** Opening Records supplied block **
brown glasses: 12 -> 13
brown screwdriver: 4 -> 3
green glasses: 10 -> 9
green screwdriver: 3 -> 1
** Closing Records supplied block **
** Opening Records supplied block **
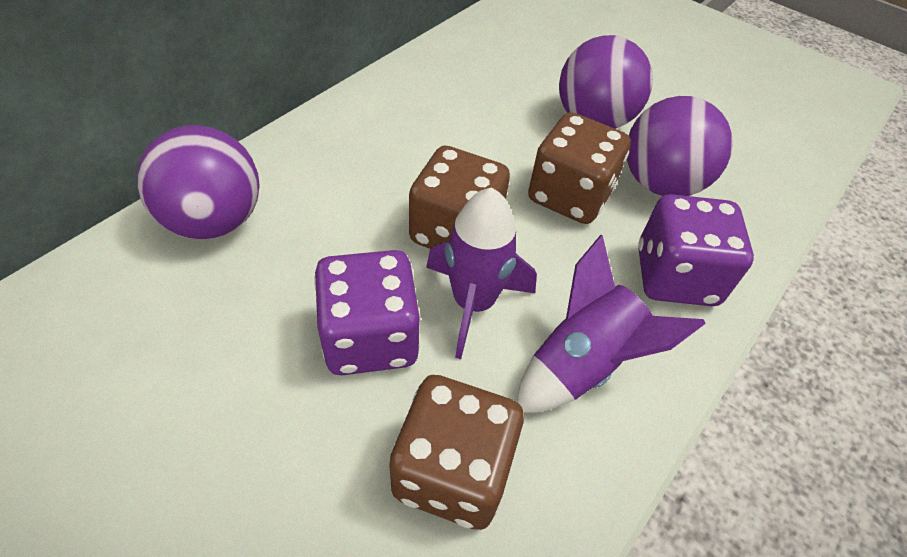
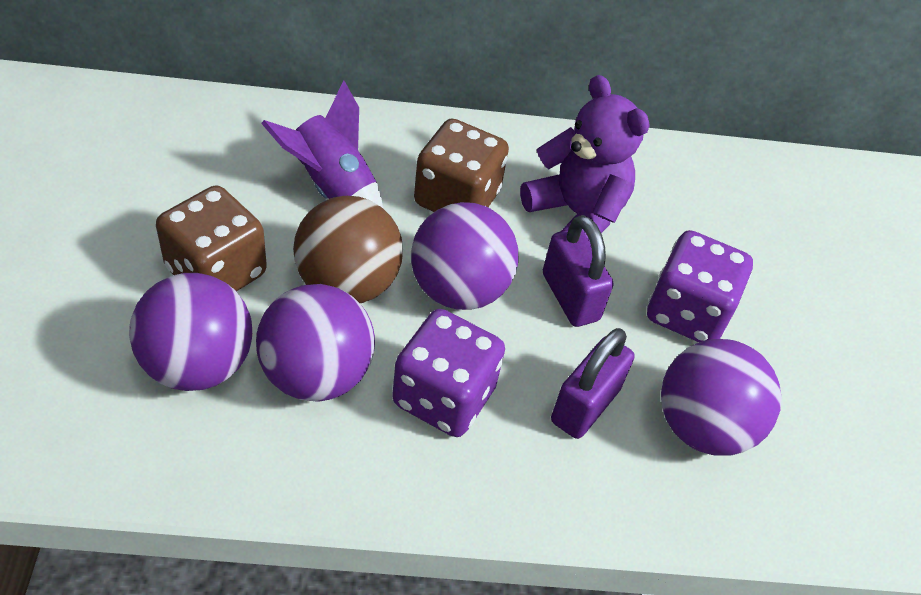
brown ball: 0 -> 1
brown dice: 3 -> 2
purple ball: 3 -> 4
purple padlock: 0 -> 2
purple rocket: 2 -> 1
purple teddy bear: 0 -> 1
** Closing Records supplied block **
• Task brief:
Above are the records. Copy the lines beginning at the one that has "brown glasses: 12 -> 13" and ending with the one that has "green screwdriver: 3 -> 1", unchanged.

• Exercise response:
brown glasses: 12 -> 13
brown screwdriver: 4 -> 3
green glasses: 10 -> 9
green screwdriver: 3 -> 1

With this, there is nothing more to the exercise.